— WHAT YOU NEED TO DO —
Transcribe the line holding "Q2: PNP TIP127" together with every line after it, through the end of the records, exactly and with no pictures.
EXCERPTED DATA: Begin
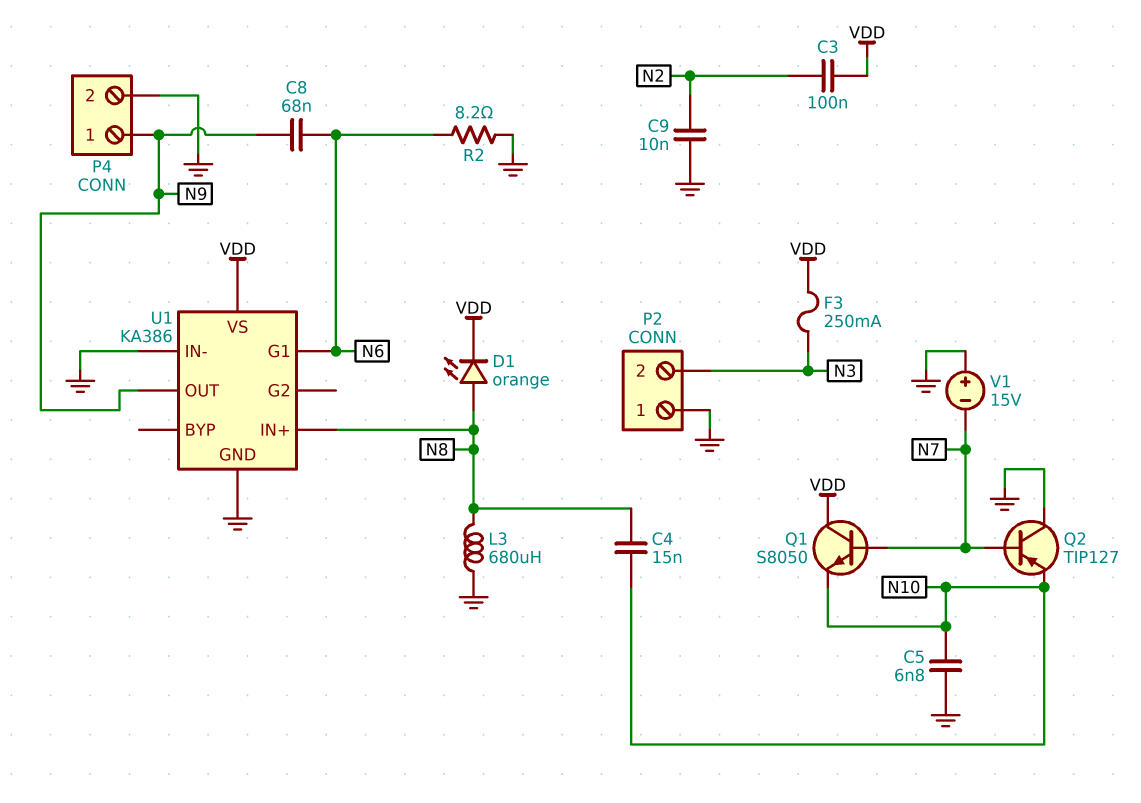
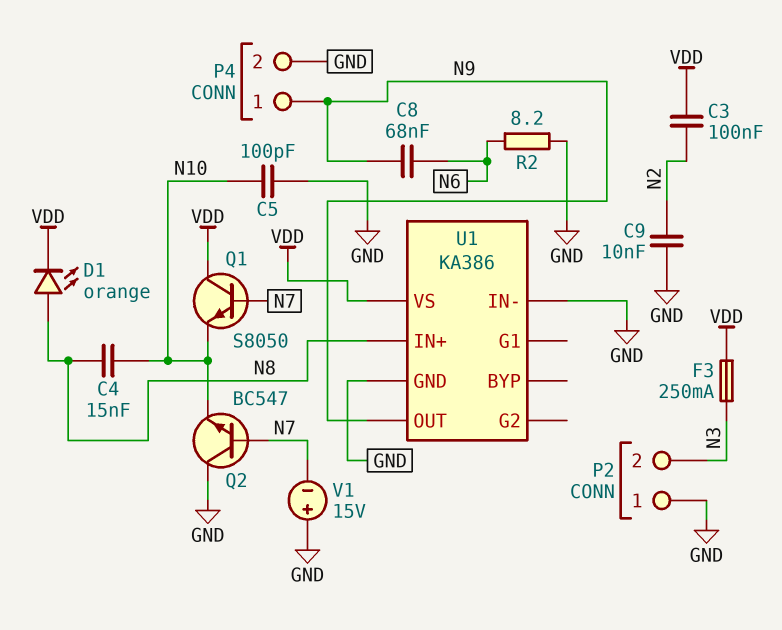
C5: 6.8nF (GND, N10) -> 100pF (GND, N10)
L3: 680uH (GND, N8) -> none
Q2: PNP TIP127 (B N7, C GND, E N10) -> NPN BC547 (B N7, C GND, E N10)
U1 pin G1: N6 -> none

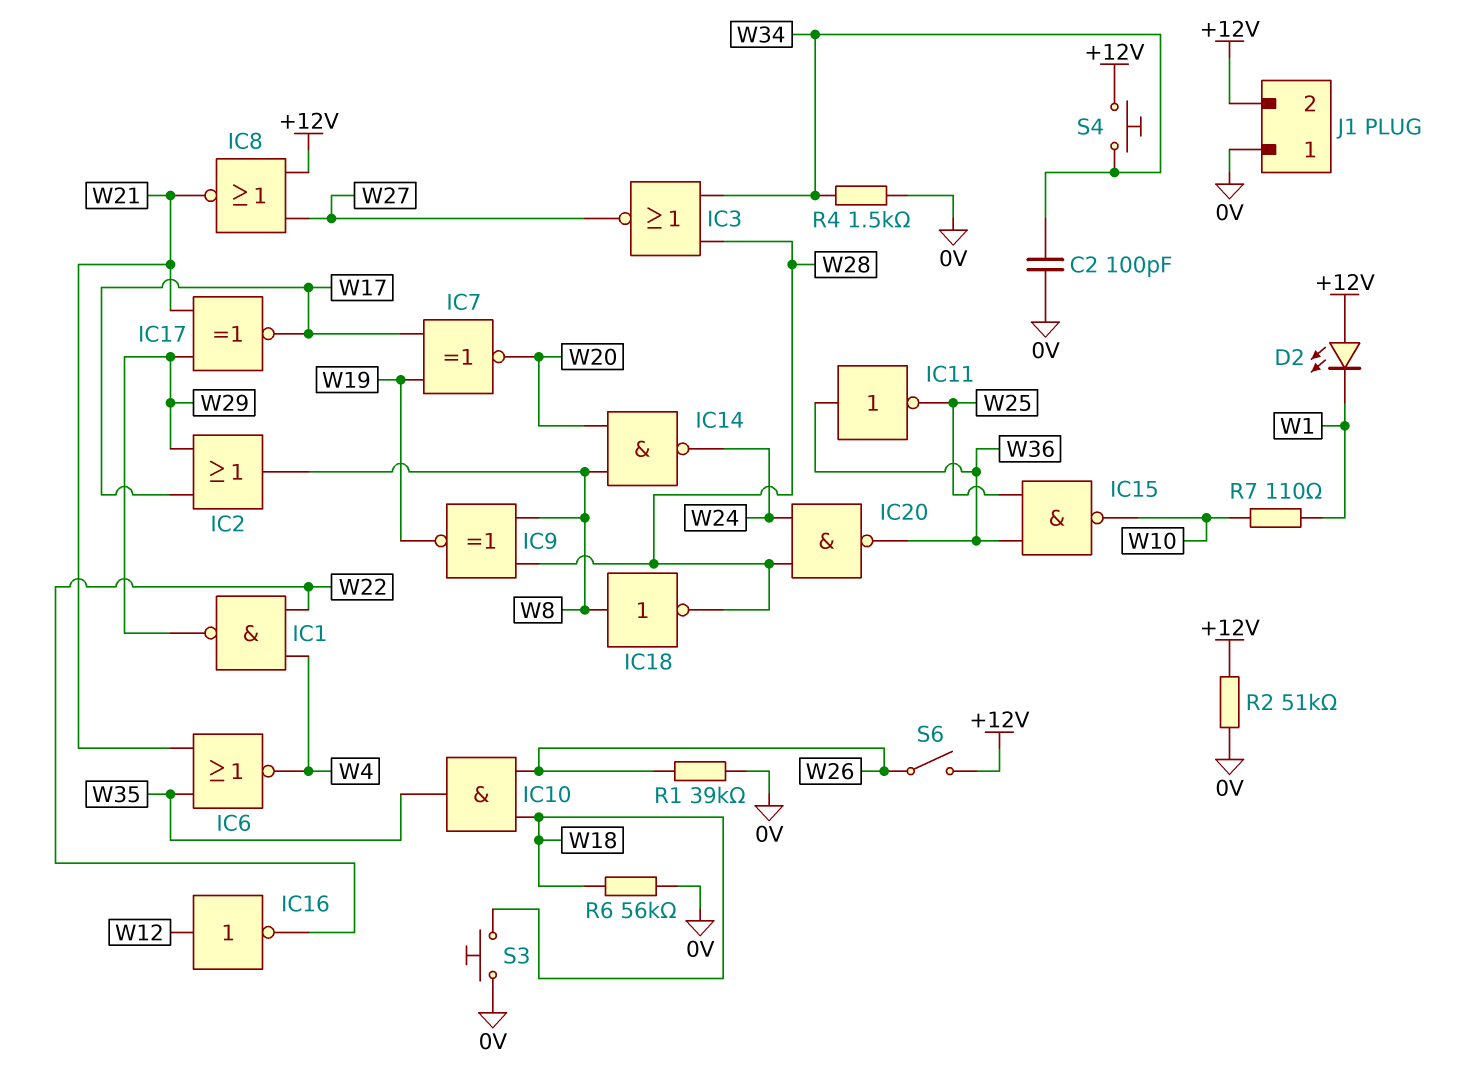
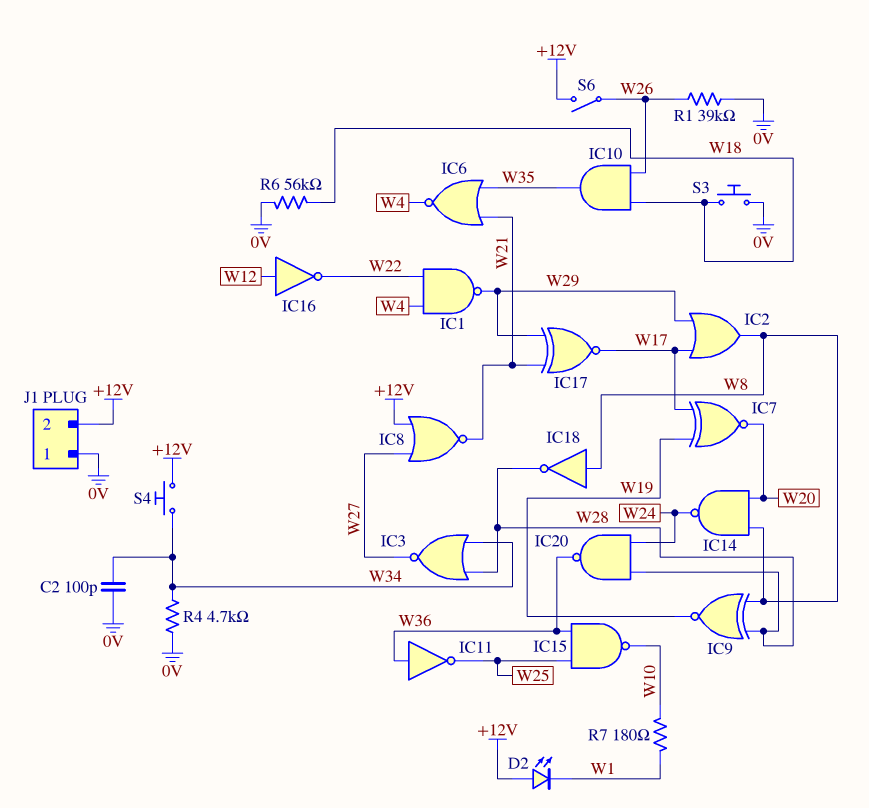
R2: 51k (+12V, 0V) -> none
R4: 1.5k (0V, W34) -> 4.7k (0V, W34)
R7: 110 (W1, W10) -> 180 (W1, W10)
EXCERPTED DATA: End
— EXERCISE SOLUTION —
Q2: PNP TIP127 (B N7, C GND, E N10) -> NPN BC547 (B N7, C GND, E N10)
U1 pin G1: N6 -> none

R2: 51k (+12V, 0V) -> none
R4: 1.5k (0V, W34) -> 4.7k (0V, W34)
R7: 110 (W1, W10) -> 180 (W1, W10)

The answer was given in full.